▶ Exercise brief: With the records as your source, report how many lines contain "black". Add no other words.

▶ Given entries:
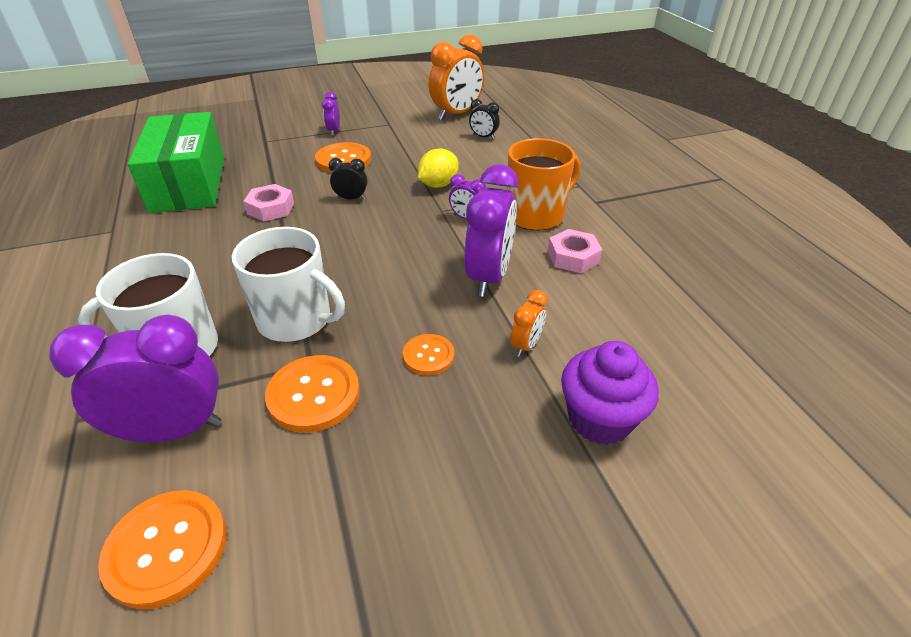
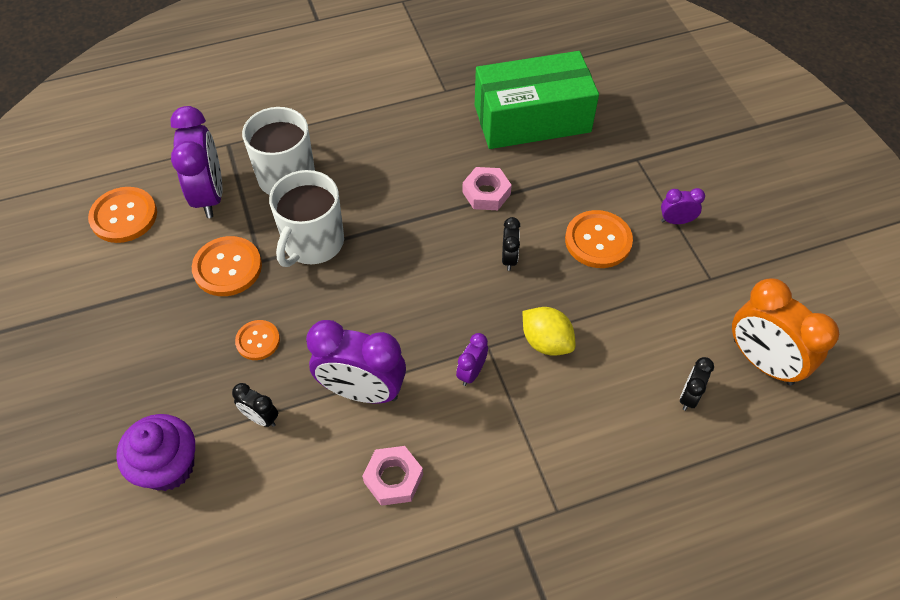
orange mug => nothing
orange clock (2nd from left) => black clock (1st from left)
...
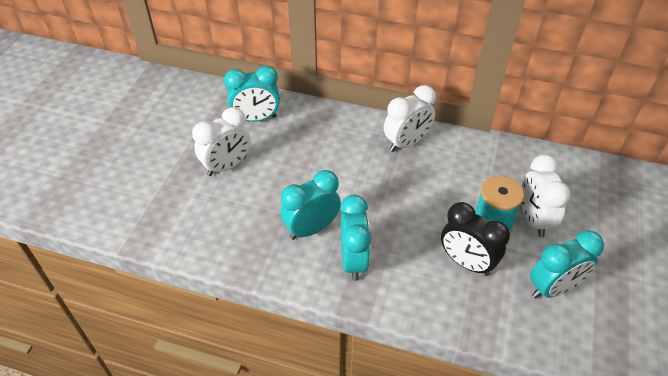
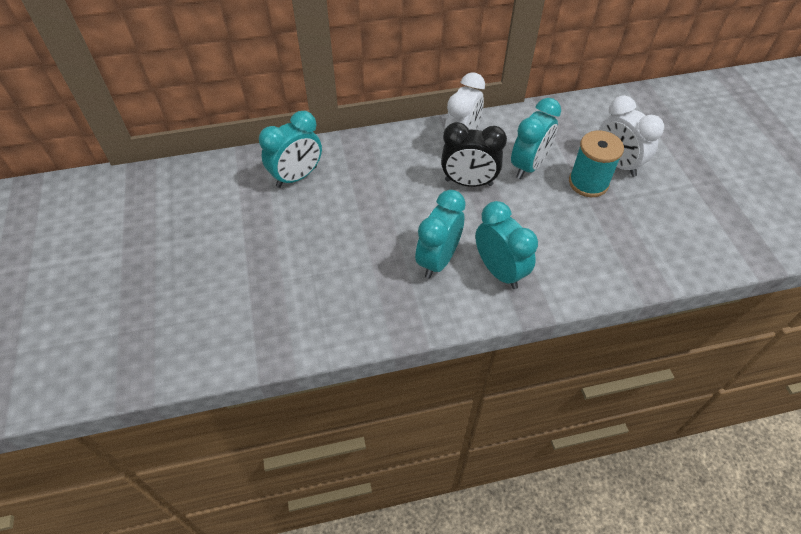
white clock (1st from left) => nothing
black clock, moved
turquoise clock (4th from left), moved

▶ Solution: 2